[Exercise directions] Beginning at the first line of the data, print each line exactly, stopping after the line that contains "Calendar: [527,238,729,394] ->".

(Saved entries)
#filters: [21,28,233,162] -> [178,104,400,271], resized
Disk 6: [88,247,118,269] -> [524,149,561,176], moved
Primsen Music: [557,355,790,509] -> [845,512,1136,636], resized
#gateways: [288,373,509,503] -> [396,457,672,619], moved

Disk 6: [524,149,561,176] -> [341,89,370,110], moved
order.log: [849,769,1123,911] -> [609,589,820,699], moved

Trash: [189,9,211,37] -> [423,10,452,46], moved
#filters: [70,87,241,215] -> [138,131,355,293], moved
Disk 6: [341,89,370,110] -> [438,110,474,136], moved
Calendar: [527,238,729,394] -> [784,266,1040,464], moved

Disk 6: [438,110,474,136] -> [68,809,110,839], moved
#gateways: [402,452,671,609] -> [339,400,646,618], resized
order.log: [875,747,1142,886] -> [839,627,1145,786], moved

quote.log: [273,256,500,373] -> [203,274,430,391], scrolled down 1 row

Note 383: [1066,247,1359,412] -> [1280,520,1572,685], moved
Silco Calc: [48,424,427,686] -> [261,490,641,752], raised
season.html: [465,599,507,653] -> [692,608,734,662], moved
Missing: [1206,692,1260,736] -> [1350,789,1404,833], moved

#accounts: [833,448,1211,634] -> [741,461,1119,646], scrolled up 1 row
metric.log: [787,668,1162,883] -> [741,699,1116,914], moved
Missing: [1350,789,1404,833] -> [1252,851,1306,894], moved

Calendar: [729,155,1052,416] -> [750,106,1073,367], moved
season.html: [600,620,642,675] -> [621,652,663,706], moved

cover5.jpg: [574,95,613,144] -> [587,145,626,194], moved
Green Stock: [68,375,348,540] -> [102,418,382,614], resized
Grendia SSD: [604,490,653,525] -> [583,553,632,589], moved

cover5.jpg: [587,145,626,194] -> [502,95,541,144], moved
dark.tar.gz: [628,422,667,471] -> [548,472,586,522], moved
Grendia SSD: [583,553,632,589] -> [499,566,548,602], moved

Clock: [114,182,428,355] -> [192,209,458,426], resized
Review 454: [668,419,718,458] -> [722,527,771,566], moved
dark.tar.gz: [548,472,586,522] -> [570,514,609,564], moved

[Result of this exercise]
#filters: [21,28,233,162] -> [178,104,400,271], resized
Disk 6: [88,247,118,269] -> [524,149,561,176], moved
Primsen Music: [557,355,790,509] -> [845,512,1136,636], resized
#gateways: [288,373,509,503] -> [396,457,672,619], moved

Disk 6: [524,149,561,176] -> [341,89,370,110], moved
order.log: [849,769,1123,911] -> [609,589,820,699], moved

Trash: [189,9,211,37] -> [423,10,452,46], moved
#filters: [70,87,241,215] -> [138,131,355,293], moved
Disk 6: [341,89,370,110] -> [438,110,474,136], moved
Calendar: [527,238,729,394] -> [784,266,1040,464], moved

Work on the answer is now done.